* WORK TO COMPLETE *
Everything from the line containing "white 2x4 brick [418,188,535,297]" through the line containing "white 2x3 brick" should be repeated exactly, and nothing else from the data.

* SUPPLIED RECORDS *
....
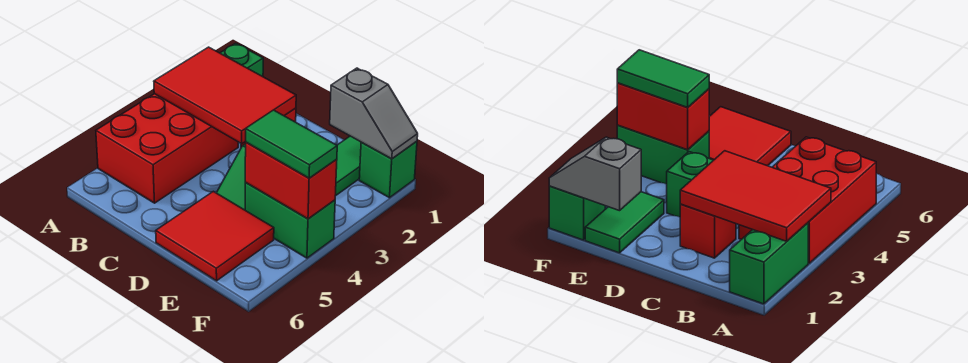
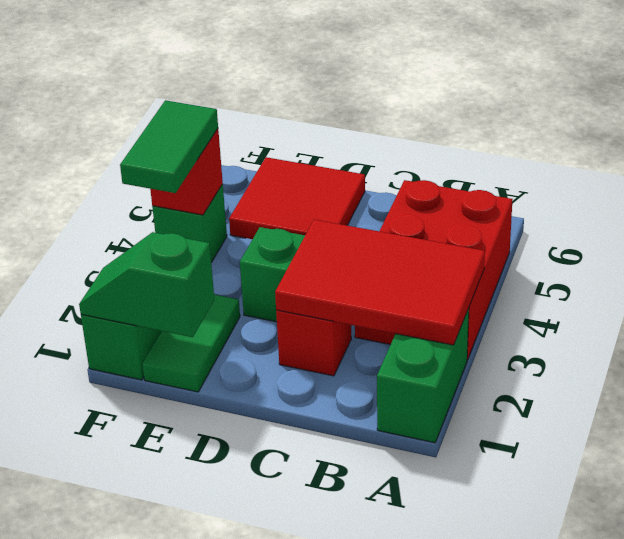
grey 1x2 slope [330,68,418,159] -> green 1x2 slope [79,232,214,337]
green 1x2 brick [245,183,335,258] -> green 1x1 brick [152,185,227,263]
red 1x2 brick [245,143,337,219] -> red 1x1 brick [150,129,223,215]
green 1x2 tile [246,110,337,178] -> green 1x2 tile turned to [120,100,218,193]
....
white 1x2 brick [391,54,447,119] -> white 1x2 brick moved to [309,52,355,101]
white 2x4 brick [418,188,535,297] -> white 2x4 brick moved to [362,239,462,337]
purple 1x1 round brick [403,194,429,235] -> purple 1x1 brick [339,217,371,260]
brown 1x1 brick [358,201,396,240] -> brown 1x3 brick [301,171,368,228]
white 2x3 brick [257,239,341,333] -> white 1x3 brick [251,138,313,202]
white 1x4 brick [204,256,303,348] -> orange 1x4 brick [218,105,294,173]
....
* TASK RESULT *
white 2x4 brick [418,188,535,297] -> white 2x4 brick moved to [362,239,462,337]
purple 1x1 round brick [403,194,429,235] -> purple 1x1 brick [339,217,371,260]
brown 1x1 brick [358,201,396,240] -> brown 1x3 brick [301,171,368,228]
white 2x3 brick [257,239,341,333] -> white 1x3 brick [251,138,313,202]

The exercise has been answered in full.